Short task: Return, unchanged, the entries that run from the first one through the line containing "Berlin: 15:02 -> 00:02", including both ends.
--
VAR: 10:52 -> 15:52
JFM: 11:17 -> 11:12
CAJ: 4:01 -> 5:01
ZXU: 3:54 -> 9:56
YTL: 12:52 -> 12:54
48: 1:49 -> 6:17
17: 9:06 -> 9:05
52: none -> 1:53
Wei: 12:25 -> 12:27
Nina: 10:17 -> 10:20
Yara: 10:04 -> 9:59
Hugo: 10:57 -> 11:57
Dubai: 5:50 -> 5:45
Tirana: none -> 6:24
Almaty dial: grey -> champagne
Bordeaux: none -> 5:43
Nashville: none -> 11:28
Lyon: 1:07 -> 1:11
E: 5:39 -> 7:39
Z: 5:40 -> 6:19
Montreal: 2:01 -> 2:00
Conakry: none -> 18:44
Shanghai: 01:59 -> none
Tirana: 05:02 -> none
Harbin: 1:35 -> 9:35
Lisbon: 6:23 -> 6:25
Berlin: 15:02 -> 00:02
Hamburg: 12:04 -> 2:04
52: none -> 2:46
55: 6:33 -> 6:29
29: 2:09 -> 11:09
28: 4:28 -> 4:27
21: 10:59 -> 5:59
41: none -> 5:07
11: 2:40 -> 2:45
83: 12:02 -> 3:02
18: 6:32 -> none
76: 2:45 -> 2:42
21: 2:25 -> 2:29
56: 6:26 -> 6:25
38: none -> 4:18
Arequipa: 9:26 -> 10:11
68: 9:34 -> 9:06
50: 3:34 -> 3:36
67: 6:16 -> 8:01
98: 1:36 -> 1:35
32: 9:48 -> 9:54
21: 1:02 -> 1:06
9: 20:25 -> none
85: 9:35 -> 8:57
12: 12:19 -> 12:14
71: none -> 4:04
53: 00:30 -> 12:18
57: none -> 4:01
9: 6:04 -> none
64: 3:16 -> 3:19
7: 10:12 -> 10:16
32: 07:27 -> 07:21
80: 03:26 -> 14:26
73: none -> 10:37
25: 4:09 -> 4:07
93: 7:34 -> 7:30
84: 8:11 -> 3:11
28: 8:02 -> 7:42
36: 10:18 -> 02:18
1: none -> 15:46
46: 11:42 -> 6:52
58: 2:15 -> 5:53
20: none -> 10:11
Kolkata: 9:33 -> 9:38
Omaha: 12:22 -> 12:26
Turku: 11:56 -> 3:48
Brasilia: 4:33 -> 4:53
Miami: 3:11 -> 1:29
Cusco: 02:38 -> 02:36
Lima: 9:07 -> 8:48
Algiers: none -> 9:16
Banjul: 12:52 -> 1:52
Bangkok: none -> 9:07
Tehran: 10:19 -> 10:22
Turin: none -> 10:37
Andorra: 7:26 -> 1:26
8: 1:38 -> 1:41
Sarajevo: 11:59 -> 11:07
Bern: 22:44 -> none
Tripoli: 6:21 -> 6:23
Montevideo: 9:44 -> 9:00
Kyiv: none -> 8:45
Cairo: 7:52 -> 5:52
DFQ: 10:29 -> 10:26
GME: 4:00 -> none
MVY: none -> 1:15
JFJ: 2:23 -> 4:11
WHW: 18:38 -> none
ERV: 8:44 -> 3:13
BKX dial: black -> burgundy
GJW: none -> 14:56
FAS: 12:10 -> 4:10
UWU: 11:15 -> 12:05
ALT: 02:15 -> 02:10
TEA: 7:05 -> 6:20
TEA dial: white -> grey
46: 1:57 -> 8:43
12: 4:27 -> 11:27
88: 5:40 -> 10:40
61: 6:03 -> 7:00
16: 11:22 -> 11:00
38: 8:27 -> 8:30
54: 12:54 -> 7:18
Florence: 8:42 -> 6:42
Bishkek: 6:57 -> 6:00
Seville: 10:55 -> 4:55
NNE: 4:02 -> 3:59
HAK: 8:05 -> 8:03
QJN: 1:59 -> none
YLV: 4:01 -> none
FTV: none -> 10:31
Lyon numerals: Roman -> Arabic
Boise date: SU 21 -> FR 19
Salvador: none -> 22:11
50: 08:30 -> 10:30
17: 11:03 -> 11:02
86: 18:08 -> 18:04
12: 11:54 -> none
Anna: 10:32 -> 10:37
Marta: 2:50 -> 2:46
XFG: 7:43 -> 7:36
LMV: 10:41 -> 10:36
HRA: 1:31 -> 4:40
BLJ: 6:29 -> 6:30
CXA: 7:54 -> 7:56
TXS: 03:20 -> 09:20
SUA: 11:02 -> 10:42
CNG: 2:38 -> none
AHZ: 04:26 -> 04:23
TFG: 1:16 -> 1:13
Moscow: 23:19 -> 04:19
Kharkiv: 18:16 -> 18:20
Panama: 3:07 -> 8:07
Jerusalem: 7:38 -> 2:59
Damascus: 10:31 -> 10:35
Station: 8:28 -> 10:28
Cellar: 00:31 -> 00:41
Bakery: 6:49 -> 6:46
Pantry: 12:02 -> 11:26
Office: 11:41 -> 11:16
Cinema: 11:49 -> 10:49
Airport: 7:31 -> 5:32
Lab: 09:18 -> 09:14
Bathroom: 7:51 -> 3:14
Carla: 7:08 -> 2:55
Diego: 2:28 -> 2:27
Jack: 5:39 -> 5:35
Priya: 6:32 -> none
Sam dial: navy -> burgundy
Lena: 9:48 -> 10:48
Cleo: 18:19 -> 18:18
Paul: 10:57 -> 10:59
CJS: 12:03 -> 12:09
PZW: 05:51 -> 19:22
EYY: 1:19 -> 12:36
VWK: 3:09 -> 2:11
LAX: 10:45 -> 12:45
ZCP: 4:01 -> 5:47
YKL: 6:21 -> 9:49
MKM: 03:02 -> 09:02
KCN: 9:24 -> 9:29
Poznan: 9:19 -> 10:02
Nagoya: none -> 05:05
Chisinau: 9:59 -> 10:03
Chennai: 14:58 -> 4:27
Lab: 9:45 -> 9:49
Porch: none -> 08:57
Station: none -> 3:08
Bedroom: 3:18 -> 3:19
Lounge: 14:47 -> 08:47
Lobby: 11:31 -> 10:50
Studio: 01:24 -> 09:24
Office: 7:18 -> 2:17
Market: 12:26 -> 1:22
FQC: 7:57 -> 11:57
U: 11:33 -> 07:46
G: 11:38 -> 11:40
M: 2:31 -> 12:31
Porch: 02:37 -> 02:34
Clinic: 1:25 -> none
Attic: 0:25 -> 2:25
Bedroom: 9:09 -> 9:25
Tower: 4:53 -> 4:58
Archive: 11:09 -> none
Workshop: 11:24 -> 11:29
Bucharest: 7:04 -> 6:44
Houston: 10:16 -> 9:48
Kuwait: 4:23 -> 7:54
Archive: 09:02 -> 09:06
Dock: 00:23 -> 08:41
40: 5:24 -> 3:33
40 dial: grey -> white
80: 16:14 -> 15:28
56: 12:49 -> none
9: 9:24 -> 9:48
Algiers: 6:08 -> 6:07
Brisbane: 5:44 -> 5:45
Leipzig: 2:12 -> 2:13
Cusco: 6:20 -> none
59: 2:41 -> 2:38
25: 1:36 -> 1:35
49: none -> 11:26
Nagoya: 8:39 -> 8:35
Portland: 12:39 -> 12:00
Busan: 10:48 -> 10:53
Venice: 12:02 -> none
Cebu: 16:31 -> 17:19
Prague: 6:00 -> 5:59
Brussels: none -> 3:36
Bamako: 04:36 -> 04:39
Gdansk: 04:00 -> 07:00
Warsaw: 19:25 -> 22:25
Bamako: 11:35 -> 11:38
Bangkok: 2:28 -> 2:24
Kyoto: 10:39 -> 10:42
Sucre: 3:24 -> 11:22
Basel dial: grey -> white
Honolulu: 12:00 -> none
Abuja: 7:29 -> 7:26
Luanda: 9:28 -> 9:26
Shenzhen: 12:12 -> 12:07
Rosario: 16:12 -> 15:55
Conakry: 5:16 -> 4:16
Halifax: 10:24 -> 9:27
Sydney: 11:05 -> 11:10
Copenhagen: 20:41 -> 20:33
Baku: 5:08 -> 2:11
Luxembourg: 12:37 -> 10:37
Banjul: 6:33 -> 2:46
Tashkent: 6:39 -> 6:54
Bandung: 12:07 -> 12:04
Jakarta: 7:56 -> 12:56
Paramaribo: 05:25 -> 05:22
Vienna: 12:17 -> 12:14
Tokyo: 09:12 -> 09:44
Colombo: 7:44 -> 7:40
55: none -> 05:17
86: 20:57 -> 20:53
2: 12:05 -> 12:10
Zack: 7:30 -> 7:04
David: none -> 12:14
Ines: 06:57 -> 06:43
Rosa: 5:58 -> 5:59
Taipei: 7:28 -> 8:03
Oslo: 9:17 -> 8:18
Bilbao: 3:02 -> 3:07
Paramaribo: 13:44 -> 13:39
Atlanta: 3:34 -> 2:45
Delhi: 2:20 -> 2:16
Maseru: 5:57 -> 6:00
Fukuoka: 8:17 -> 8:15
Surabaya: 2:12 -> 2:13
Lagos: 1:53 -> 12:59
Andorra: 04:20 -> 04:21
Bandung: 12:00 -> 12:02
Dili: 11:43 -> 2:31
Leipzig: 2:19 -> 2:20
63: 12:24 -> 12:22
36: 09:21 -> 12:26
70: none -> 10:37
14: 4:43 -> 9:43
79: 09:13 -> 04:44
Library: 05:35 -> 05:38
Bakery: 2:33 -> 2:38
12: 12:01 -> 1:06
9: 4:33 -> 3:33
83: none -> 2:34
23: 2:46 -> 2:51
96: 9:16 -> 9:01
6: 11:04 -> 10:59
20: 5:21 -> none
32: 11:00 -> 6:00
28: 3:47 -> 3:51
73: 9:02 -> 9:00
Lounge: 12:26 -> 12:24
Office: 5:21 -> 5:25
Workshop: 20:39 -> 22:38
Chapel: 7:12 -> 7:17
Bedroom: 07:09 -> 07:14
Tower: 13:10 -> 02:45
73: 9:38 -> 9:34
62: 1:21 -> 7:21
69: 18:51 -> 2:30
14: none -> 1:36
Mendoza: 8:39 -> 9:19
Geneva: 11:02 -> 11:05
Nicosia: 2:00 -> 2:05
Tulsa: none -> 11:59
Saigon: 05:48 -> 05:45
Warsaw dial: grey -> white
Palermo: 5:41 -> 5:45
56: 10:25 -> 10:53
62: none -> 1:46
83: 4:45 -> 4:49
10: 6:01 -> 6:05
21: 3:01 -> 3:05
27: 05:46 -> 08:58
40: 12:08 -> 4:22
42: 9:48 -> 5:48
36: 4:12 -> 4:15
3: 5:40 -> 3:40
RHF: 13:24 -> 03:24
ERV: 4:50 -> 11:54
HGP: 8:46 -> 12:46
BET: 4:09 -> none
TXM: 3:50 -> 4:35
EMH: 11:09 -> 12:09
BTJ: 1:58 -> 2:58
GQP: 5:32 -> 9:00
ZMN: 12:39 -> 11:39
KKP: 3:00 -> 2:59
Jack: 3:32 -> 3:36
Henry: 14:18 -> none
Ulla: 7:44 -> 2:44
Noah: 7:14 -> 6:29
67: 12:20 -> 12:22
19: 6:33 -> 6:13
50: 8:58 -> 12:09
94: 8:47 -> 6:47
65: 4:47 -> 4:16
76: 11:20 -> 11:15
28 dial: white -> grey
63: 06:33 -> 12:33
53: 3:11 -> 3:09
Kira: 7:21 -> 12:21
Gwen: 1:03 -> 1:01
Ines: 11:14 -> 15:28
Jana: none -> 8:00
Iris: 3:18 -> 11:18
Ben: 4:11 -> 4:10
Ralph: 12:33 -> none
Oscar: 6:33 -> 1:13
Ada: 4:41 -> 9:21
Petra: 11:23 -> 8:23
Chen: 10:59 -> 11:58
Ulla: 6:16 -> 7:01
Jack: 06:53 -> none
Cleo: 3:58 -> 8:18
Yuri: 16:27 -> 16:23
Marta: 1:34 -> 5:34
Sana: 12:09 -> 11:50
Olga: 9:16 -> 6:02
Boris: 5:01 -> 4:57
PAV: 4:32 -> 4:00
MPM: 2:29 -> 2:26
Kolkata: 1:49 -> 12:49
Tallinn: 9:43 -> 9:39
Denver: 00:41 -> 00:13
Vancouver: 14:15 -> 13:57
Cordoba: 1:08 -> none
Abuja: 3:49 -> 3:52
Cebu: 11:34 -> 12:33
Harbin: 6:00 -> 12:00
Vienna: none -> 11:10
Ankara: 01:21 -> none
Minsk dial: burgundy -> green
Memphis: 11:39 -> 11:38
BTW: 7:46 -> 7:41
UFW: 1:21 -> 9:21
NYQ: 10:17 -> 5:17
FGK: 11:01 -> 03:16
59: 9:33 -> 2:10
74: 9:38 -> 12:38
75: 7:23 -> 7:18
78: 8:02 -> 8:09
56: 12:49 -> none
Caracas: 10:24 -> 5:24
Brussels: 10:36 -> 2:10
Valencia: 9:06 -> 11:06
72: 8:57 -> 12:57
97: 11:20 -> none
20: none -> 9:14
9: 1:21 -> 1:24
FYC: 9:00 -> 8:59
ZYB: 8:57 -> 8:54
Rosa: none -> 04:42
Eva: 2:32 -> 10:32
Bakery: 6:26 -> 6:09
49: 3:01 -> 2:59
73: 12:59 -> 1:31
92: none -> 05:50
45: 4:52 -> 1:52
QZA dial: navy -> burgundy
--
Expected answer:
VAR: 10:52 -> 15:52
JFM: 11:17 -> 11:12
CAJ: 4:01 -> 5:01
ZXU: 3:54 -> 9:56
YTL: 12:52 -> 12:54
48: 1:49 -> 6:17
17: 9:06 -> 9:05
52: none -> 1:53
Wei: 12:25 -> 12:27
Nina: 10:17 -> 10:20
Yara: 10:04 -> 9:59
Hugo: 10:57 -> 11:57
Dubai: 5:50 -> 5:45
Tirana: none -> 6:24
Almaty dial: grey -> champagne
Bordeaux: none -> 5:43
Nashville: none -> 11:28
Lyon: 1:07 -> 1:11
E: 5:39 -> 7:39
Z: 5:40 -> 6:19
Montreal: 2:01 -> 2:00
Conakry: none -> 18:44
Shanghai: 01:59 -> none
Tirana: 05:02 -> none
Harbin: 1:35 -> 9:35
Lisbon: 6:23 -> 6:25
Berlin: 15:02 -> 00:02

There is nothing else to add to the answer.